### Task brief
Count only the lines of the records that hold "green", then give the number without any other words.

[Stored items from a collection]
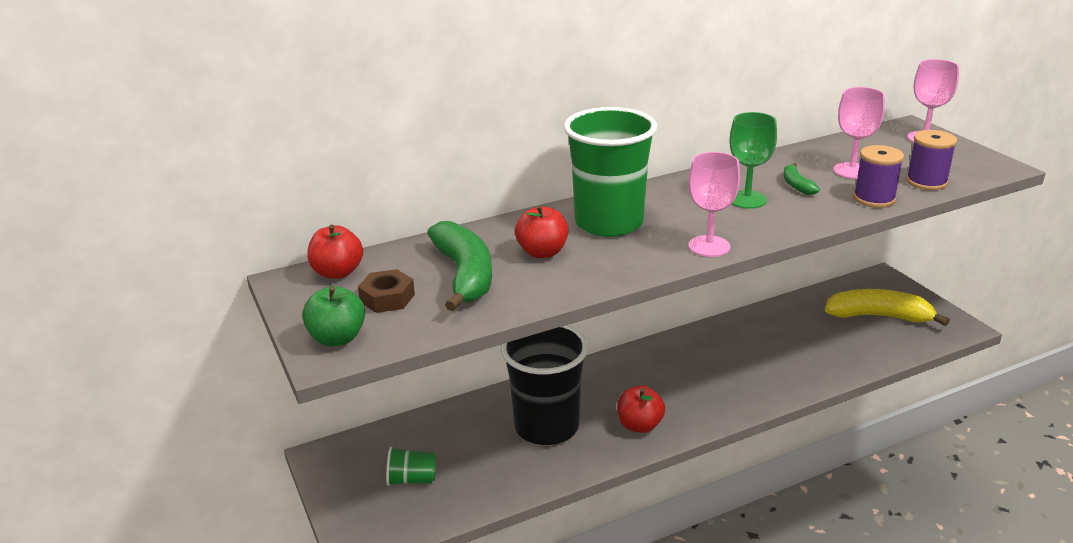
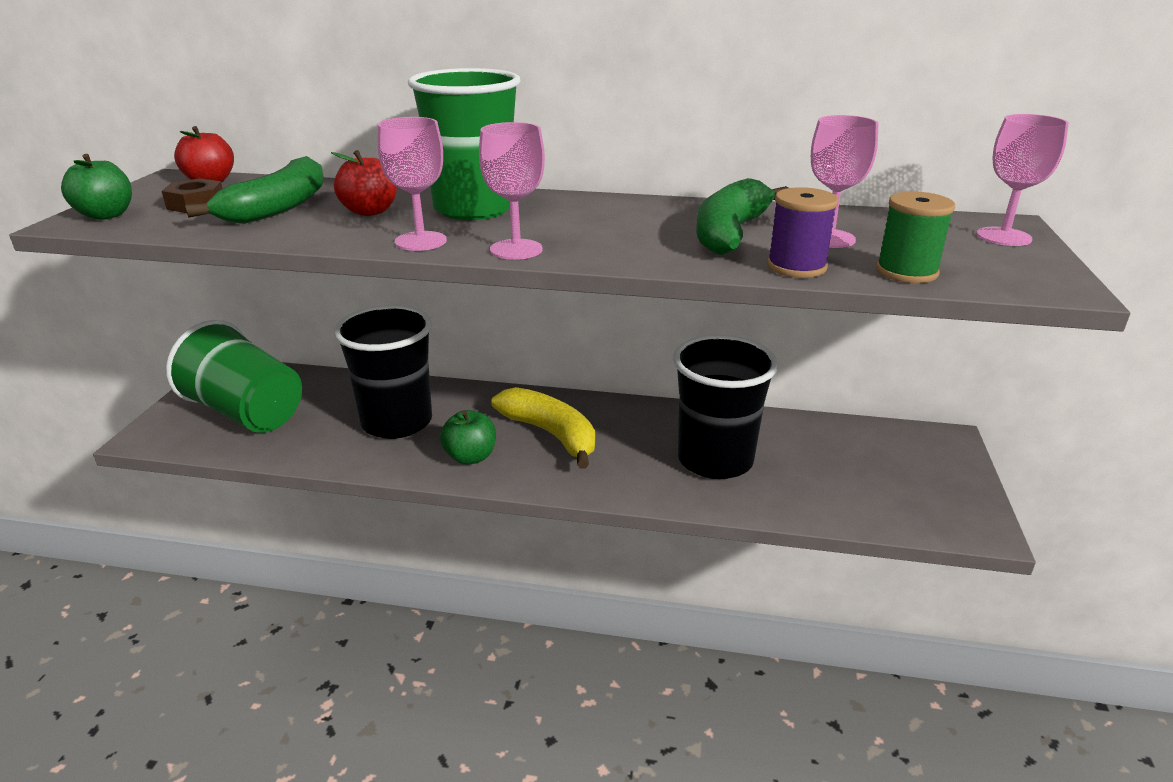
camera: 35 degrees right, 0 degrees up
(412, 479) = (246, 413): green cup -> green cup, size x2.32
(637, 264) = (420, 241): none -> pink goblet
(639, 425) = (470, 457): red apple -> green apple
(747, 200) = (646, 229): green goblet -> none
(786, 351) = (715, 460): none -> black cup
(796, 185) = (730, 233): green banana -> green banana, size x2.09
(879, 316) = (881, 473): yellow banana -> yellow banana (551, 434)
(926, 182) = (906, 272): purple spool -> green spool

### Task solution
5